## Data to examine

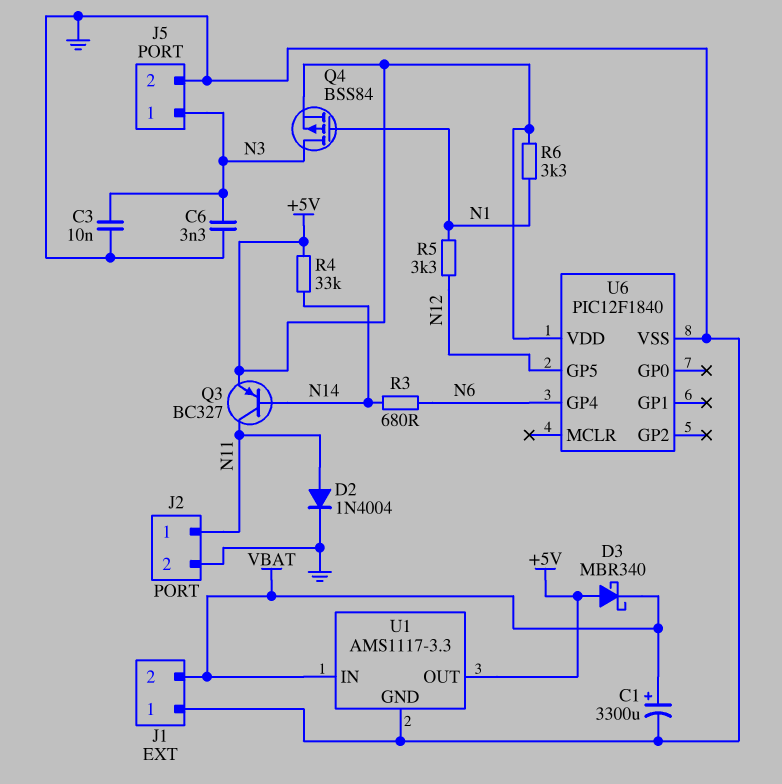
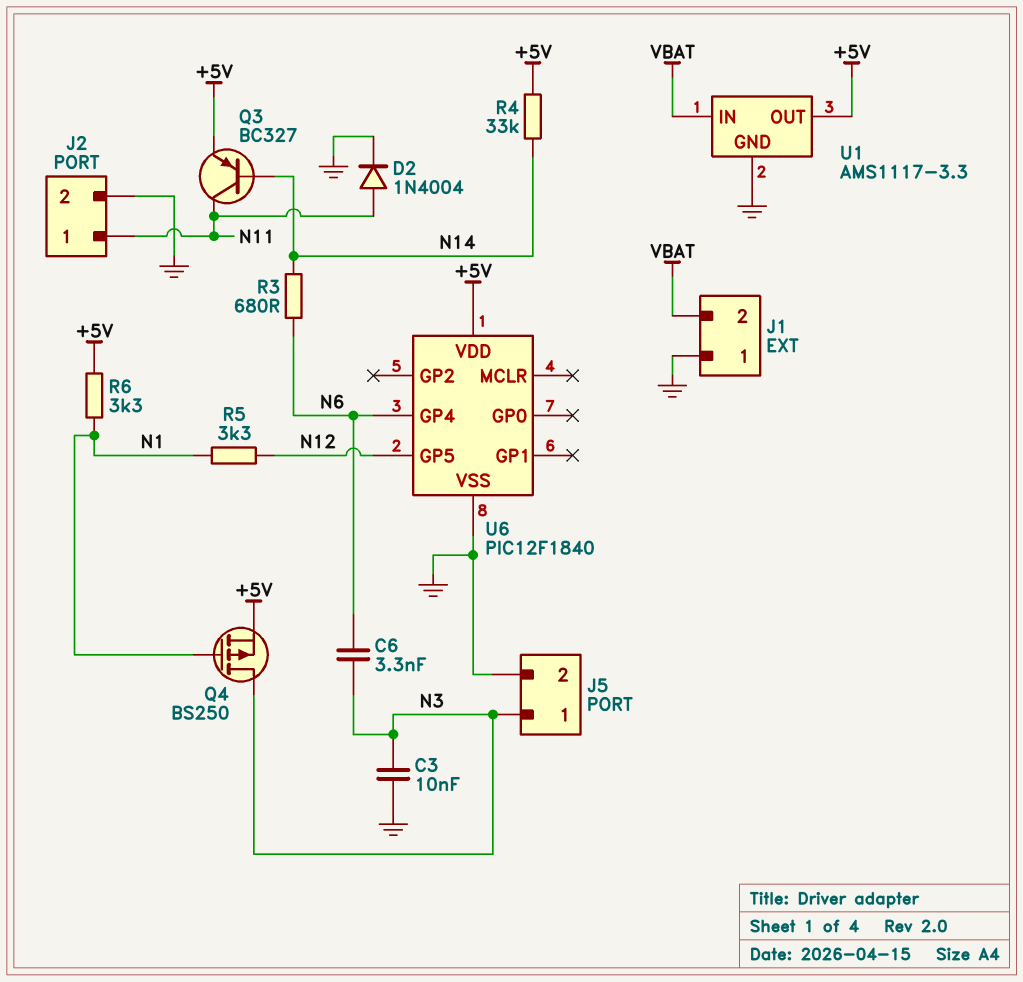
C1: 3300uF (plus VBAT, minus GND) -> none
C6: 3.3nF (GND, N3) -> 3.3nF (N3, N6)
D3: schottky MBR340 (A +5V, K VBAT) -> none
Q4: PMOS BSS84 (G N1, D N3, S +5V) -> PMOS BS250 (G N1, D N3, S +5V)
==
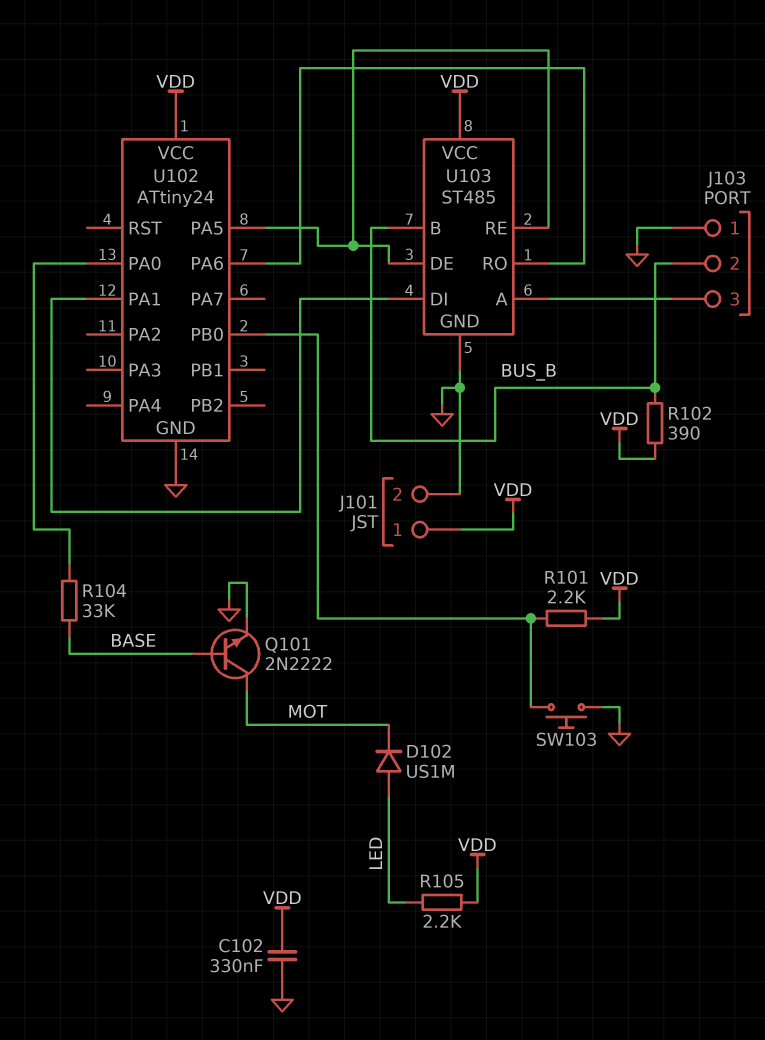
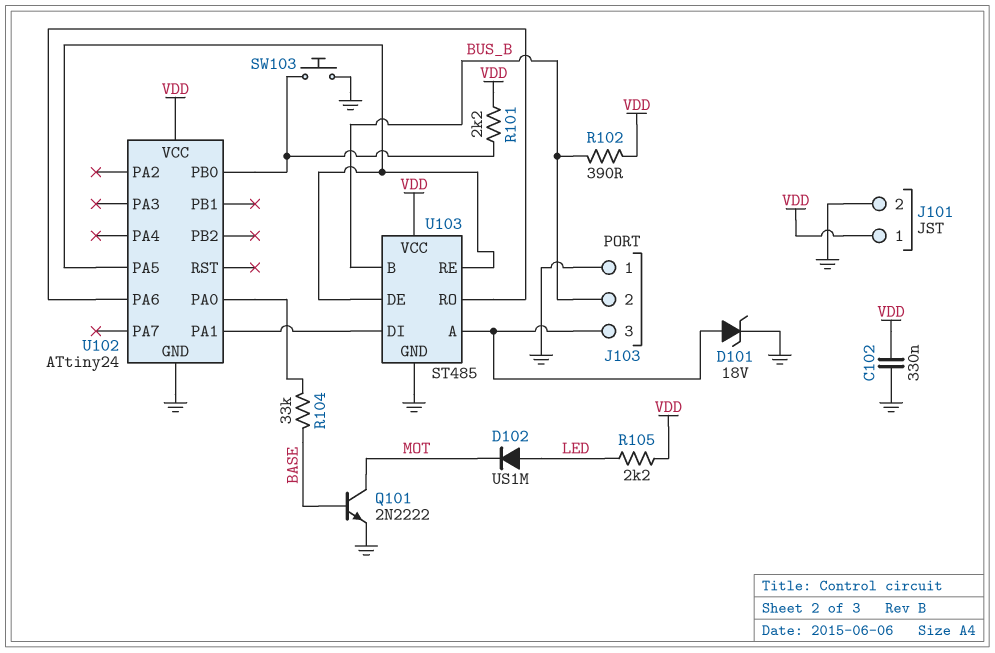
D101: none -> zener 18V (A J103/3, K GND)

## Problem
In the listing above, locate the line containing "C6: 3.3nF (GND, N3) -> 3.3nF (N3, N6)" and the line containing "Q4: PMOS BSS84". Extract those two lines and every line between them, exactly as written, and only those.

## Reply to the exercise
C6: 3.3nF (GND, N3) -> 3.3nF (N3, N6)
D3: schottky MBR340 (A +5V, K VBAT) -> none
Q4: PMOS BSS84 (G N1, D N3, S +5V) -> PMOS BS250 (G N1, D N3, S +5V)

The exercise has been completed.